■ WORK TO BE COMPLETED ■
The answer must consist solely of the lines from the line with "POT1 pin SIG: B0 -> A8" to the end of the data below, transcribed exactly and with no pictures.

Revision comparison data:
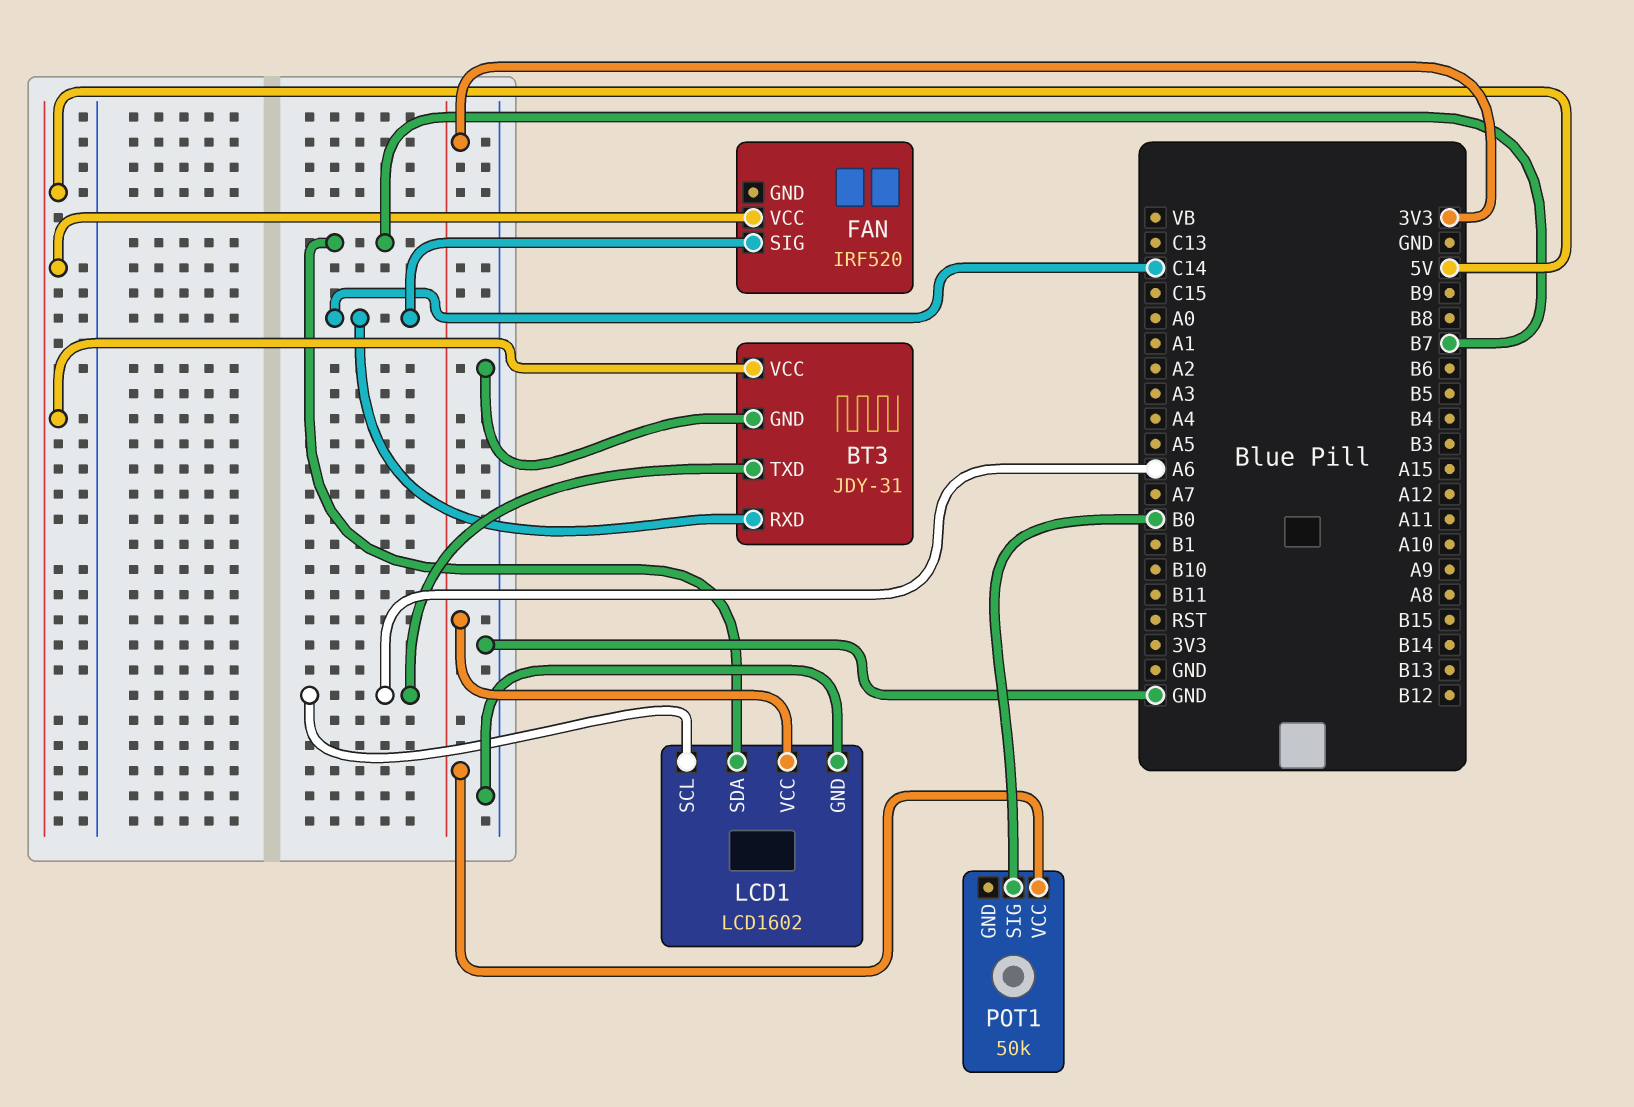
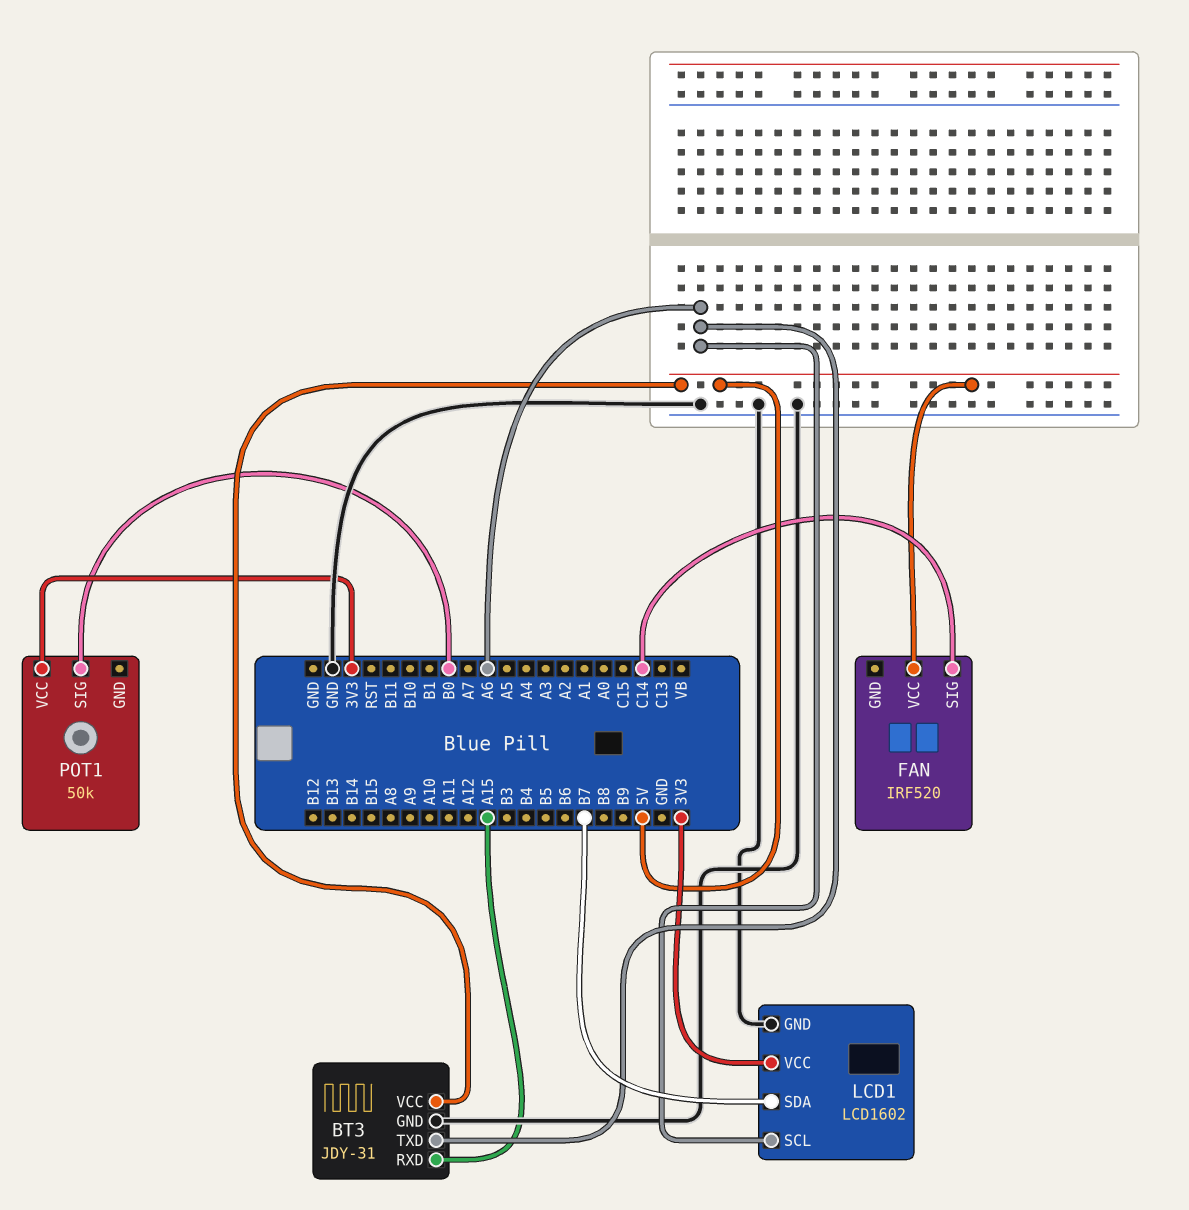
BT3 pin RXD: C14 -> A15

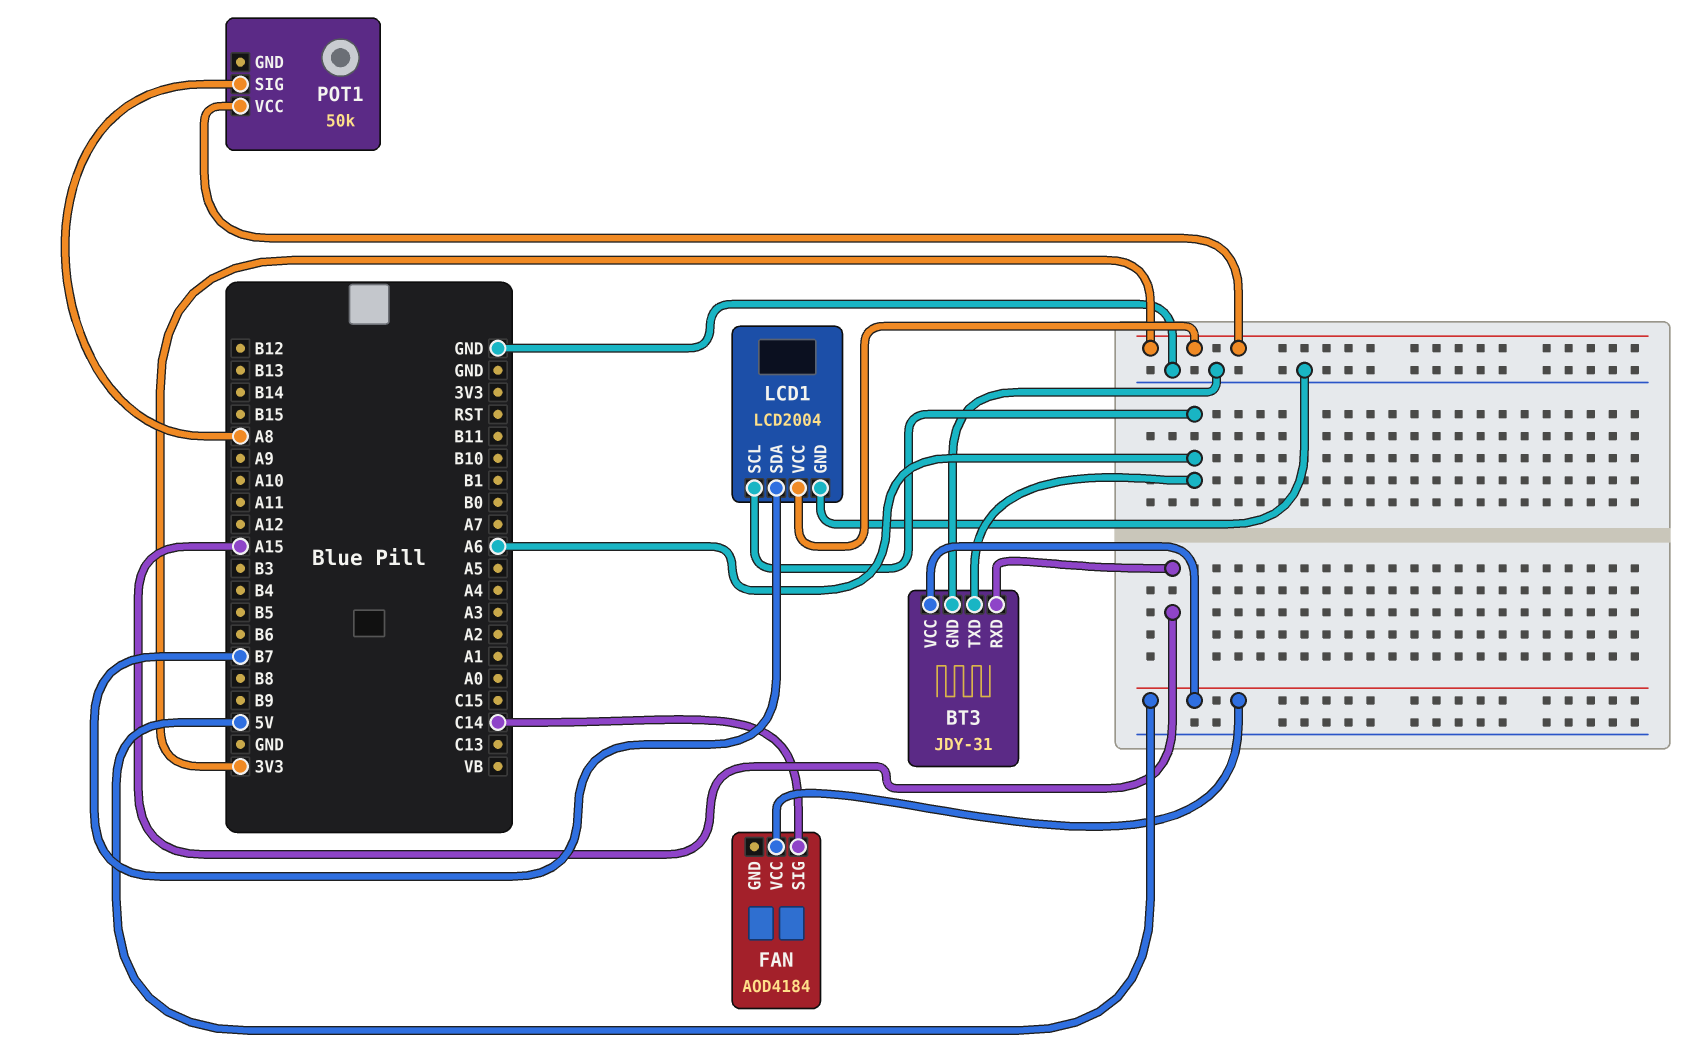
FAN: IRF520 -> AOD4184
LCD1: LCD1602 -> LCD2004
POT1 pin SIG: B0 -> A8

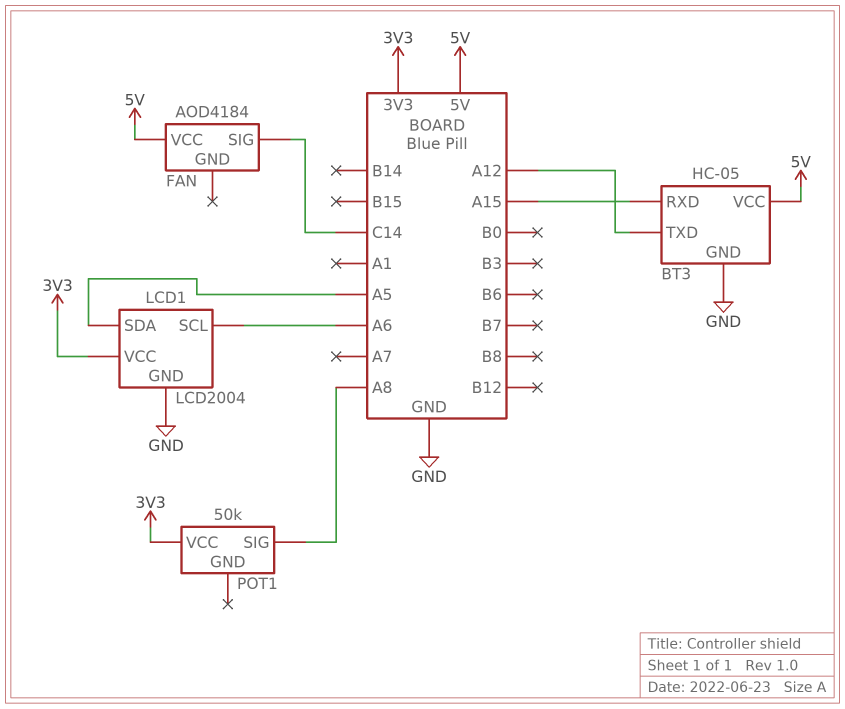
BT3: JDY-31 -> HC-05
BT3 pin TXD: A6 -> A12
LCD1 pin SDA: B7 -> A5

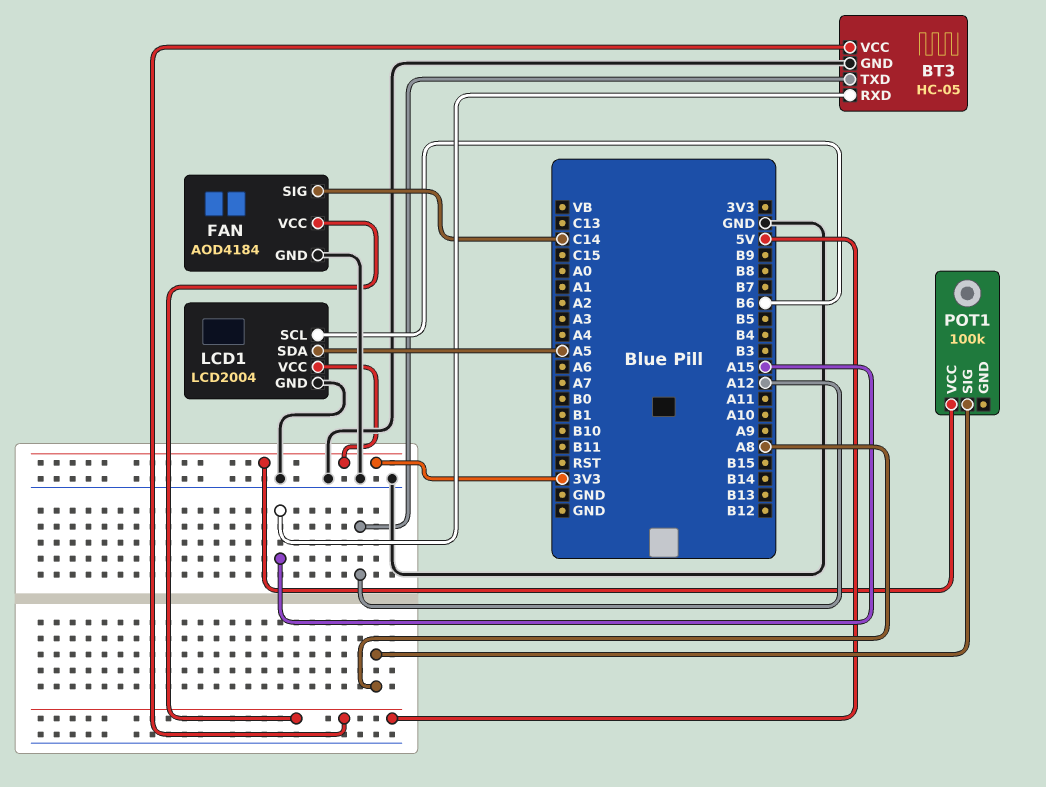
FAN pin GND: none -> GND
LCD1 pin SCL: A6 -> B6
POT1: 50k -> 100k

■ YOUR RESPONSE ■
POT1 pin SIG: B0 -> A8

BT3: JDY-31 -> HC-05
BT3 pin TXD: A6 -> A12
LCD1 pin SDA: B7 -> A5

FAN pin GND: none -> GND
LCD1 pin SCL: A6 -> B6
POT1: 50k -> 100k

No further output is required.